Exercise aim >> Report every line in the listing that contains the string "kern", copying each line in full. Case counts.

Stored items:
+++

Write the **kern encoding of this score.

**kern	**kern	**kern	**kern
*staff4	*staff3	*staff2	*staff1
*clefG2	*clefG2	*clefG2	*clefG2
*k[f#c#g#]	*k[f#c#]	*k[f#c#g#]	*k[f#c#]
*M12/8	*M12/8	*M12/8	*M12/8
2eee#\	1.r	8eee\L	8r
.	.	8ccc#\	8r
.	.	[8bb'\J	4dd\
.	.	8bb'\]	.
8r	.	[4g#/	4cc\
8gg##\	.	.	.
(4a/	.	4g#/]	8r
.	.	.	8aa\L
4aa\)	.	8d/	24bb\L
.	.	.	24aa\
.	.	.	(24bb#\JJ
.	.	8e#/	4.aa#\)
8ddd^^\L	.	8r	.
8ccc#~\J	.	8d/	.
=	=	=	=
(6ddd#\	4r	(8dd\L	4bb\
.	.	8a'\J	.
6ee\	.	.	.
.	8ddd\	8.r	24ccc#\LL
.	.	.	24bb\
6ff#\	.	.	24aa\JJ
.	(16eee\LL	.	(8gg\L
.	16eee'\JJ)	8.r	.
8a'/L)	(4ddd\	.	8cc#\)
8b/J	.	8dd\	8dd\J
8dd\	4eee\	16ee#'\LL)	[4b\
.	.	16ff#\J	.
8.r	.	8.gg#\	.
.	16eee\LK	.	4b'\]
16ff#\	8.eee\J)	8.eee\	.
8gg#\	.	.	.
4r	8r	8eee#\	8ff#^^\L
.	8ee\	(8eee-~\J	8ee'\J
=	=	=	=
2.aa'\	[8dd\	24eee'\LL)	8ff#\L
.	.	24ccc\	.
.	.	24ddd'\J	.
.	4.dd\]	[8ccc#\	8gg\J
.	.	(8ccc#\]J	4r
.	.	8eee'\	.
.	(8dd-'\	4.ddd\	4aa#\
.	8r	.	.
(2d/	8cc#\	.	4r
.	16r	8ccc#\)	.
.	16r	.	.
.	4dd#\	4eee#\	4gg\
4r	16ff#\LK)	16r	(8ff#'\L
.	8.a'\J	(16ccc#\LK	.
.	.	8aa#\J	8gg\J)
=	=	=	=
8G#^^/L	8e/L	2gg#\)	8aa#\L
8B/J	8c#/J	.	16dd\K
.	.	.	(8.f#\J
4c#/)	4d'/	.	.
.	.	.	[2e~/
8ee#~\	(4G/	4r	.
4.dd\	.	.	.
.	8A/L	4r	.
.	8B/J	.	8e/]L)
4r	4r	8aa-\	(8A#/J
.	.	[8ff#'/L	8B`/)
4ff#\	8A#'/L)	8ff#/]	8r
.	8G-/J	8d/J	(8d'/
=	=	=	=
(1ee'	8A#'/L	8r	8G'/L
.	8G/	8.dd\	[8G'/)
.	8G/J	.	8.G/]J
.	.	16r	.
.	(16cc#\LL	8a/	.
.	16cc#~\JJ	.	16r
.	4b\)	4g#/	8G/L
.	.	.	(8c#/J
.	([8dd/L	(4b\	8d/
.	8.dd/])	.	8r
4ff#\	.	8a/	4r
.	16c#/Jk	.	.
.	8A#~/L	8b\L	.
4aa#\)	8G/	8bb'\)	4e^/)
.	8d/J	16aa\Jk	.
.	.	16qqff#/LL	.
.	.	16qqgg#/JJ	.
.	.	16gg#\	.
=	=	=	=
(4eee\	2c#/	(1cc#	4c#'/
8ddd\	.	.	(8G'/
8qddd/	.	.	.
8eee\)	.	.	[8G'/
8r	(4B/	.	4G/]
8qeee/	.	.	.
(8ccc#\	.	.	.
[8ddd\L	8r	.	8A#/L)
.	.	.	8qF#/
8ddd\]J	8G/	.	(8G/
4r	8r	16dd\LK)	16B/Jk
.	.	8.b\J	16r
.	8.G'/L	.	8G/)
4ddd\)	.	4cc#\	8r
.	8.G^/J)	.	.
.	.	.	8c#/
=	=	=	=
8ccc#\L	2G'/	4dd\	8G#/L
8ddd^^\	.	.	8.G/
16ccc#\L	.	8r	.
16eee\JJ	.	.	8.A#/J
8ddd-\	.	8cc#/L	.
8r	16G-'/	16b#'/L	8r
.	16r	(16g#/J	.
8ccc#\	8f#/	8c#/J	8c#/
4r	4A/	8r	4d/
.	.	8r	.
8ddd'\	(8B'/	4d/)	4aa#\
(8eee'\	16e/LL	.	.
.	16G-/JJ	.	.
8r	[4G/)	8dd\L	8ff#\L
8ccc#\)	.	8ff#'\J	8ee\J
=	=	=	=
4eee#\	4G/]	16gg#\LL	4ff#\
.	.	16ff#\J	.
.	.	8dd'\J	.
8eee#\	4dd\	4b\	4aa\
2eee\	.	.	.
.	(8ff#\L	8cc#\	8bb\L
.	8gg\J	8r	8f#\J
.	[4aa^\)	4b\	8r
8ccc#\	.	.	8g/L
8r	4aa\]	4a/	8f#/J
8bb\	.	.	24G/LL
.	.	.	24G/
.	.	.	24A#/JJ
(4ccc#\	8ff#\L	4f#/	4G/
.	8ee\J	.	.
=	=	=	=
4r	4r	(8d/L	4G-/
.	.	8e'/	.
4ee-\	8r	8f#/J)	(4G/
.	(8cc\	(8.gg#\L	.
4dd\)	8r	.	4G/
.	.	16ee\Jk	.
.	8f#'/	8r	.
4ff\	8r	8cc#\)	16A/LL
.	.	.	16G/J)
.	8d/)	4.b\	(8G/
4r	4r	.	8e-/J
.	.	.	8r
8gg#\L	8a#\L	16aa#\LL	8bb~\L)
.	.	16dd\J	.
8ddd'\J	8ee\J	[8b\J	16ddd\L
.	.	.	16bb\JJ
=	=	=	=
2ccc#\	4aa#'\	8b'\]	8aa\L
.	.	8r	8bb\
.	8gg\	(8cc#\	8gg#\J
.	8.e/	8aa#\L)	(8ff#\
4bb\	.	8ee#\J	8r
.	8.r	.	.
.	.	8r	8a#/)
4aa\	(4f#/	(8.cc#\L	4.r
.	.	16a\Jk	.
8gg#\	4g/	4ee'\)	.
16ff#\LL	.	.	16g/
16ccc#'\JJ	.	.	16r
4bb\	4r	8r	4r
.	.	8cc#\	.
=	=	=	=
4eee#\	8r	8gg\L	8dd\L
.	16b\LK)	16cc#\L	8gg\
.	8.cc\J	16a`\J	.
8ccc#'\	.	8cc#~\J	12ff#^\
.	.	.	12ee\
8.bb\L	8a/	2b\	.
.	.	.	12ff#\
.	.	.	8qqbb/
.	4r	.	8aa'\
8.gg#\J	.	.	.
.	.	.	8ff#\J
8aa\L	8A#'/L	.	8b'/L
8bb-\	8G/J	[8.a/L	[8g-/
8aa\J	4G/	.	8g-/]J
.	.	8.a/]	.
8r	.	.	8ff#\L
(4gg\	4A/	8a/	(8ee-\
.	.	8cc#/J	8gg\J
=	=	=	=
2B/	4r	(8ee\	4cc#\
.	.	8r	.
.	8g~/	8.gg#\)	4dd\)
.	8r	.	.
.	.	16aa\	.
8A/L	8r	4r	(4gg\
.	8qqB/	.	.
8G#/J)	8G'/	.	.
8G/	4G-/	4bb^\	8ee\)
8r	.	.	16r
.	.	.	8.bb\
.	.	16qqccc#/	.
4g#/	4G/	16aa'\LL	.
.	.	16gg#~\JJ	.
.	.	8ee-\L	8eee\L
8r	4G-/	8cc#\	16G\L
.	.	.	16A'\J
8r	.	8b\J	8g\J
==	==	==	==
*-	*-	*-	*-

+++

Answer in full >>
Write the **kern encoding of this score.
**kern	**kern	**kern	**kern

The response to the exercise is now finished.